(GOAL OF THE EXERCISE):
The answer should be an exact copy of the lines from the one with "C10: 47uF (W5, W6)" through the end of the listing below, with no other lines.

Segment Start: RECORDED INFORMATION

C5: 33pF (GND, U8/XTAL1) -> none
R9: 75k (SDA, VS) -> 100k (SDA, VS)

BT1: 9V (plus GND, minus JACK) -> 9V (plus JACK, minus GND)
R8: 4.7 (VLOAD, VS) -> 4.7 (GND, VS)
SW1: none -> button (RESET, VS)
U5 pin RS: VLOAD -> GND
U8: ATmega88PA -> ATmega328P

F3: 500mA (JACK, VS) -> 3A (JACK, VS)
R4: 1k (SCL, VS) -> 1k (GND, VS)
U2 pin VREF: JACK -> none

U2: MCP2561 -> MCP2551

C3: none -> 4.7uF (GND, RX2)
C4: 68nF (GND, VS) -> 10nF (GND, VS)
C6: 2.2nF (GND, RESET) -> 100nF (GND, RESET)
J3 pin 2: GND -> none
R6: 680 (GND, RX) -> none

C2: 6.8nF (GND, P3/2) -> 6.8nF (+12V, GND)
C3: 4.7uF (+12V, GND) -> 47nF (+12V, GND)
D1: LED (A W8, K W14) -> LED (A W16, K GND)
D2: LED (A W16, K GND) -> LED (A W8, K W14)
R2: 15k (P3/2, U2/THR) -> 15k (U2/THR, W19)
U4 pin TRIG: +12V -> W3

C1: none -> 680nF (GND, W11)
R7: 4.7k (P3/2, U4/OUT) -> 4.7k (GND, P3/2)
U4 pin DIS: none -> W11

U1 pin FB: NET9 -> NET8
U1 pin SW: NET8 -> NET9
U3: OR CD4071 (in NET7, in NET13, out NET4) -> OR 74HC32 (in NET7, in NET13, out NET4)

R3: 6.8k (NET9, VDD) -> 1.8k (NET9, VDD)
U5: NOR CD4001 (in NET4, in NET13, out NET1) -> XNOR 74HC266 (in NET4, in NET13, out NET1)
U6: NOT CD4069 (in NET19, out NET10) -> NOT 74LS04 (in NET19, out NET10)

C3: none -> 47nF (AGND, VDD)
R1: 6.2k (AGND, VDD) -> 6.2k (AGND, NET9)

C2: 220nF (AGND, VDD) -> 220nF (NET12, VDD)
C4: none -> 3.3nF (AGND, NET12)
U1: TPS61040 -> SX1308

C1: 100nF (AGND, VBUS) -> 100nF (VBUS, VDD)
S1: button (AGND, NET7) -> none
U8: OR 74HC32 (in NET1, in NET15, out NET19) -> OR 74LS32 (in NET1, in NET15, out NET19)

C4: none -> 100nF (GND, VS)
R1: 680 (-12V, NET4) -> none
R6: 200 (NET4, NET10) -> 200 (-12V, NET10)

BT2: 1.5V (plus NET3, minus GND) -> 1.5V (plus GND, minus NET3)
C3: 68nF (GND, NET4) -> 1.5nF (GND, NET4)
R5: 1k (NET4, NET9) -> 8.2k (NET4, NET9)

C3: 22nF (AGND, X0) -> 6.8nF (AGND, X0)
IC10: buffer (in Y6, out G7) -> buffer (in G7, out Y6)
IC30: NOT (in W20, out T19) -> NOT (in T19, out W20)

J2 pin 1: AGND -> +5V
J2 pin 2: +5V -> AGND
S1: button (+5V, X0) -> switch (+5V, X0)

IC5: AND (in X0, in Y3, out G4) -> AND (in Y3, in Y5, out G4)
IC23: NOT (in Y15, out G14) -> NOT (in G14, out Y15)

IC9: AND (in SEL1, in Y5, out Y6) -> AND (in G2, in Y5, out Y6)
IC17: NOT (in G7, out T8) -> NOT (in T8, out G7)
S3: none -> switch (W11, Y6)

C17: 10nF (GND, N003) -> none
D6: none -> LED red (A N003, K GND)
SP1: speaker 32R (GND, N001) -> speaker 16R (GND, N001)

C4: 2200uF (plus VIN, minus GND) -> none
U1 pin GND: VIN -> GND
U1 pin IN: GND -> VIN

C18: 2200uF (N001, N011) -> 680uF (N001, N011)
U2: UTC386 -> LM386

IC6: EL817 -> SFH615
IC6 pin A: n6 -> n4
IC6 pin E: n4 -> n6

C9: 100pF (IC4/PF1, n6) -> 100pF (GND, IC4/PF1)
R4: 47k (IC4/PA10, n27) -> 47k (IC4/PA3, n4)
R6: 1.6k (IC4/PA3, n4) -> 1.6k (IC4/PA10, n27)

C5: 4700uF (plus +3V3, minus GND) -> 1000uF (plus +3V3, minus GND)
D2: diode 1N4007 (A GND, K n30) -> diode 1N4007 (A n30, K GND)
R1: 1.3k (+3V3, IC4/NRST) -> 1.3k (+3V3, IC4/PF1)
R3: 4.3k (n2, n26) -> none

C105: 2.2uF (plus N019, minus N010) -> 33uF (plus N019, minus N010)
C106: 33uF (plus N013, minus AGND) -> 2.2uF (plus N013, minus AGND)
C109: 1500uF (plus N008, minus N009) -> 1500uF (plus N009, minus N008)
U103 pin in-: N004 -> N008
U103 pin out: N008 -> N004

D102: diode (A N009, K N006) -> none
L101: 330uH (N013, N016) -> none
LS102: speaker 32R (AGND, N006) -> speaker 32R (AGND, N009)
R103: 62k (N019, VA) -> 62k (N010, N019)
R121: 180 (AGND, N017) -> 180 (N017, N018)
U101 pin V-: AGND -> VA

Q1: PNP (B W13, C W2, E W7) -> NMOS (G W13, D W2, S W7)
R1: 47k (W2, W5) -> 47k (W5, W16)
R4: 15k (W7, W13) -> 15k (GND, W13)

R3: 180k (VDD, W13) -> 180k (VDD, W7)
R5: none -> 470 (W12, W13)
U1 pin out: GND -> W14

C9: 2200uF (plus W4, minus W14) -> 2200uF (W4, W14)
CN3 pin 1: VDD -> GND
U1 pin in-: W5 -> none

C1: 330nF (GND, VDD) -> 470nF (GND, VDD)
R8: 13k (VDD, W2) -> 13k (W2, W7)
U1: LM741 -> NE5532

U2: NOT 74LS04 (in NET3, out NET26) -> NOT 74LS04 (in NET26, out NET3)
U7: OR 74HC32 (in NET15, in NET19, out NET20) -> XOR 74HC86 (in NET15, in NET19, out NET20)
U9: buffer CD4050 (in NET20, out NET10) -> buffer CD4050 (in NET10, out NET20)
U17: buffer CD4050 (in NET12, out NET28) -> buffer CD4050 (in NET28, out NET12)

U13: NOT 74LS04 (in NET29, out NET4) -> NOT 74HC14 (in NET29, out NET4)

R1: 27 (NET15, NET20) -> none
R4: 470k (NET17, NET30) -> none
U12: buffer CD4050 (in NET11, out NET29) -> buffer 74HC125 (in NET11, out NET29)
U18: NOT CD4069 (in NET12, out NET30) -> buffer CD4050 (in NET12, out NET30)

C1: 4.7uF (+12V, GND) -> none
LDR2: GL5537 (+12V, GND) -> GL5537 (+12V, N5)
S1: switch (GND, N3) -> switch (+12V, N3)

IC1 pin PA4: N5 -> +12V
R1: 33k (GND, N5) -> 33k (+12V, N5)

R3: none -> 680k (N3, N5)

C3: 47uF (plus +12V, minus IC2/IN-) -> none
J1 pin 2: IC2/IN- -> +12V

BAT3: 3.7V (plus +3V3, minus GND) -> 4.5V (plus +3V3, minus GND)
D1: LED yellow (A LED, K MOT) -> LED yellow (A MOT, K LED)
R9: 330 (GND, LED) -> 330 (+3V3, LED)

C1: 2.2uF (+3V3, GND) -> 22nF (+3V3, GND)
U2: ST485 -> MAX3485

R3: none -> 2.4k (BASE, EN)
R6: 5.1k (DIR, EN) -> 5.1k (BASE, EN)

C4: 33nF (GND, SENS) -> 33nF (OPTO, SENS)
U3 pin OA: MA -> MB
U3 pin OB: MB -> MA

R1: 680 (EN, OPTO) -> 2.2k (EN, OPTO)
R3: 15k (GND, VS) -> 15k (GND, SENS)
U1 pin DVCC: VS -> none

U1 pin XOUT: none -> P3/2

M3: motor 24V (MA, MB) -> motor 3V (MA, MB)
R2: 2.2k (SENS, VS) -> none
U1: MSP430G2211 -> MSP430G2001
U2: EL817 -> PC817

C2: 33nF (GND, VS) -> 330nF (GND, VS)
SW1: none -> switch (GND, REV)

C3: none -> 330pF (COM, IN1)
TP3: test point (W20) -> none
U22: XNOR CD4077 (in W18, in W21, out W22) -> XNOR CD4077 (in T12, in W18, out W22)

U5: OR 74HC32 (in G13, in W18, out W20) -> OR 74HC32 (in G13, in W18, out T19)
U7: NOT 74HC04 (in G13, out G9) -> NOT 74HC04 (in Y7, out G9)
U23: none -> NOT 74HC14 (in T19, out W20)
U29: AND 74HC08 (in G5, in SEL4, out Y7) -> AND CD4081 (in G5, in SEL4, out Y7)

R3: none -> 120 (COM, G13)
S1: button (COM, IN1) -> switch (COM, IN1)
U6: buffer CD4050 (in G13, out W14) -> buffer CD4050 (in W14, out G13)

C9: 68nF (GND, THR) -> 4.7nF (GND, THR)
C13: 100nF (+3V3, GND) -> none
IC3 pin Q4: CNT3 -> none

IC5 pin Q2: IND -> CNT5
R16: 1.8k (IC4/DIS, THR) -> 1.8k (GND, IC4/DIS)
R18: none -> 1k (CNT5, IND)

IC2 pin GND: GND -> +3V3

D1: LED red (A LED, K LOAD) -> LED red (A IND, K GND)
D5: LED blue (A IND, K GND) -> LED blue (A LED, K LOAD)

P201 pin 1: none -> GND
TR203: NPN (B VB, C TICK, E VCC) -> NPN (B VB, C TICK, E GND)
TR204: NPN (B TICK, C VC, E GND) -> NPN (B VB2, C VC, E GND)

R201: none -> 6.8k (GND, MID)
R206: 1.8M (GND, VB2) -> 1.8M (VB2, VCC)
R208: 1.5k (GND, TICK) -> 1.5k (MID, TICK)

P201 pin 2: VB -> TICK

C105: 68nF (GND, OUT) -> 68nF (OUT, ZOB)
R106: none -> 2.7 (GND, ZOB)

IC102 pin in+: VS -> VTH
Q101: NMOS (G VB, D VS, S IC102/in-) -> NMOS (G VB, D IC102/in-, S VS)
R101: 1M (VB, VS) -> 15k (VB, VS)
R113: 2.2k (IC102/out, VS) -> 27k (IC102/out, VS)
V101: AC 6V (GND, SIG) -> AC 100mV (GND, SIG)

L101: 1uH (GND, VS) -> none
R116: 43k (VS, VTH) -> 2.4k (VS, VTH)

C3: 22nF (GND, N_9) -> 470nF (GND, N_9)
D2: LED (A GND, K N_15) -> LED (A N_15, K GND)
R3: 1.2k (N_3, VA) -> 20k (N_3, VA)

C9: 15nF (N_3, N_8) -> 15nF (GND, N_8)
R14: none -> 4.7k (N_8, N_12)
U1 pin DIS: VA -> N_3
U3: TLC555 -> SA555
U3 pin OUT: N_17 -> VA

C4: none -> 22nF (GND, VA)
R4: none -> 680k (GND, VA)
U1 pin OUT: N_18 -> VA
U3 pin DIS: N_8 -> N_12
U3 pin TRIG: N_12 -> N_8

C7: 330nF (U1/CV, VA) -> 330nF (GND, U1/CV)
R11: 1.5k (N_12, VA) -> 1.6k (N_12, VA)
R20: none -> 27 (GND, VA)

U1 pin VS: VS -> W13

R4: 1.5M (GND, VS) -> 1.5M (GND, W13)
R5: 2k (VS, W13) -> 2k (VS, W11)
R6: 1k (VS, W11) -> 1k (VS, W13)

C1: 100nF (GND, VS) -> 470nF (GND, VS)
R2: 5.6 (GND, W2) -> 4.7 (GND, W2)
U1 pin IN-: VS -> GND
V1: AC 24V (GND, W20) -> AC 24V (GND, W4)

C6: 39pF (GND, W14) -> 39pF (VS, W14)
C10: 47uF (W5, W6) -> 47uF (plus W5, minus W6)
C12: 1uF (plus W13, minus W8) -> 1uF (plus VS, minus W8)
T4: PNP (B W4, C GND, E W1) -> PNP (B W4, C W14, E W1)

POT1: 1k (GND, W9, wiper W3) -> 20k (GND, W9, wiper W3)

Segment End: RECORDED INFORMATION

(ANSWER SECTION):
C10: 47uF (W5, W6) -> 47uF (plus W5, minus W6)
C12: 1uF (plus W13, minus W8) -> 1uF (plus VS, minus W8)
T4: PNP (B W4, C GND, E W1) -> PNP (B W4, C W14, E W1)

POT1: 1k (GND, W9, wiper W3) -> 20k (GND, W9, wiper W3)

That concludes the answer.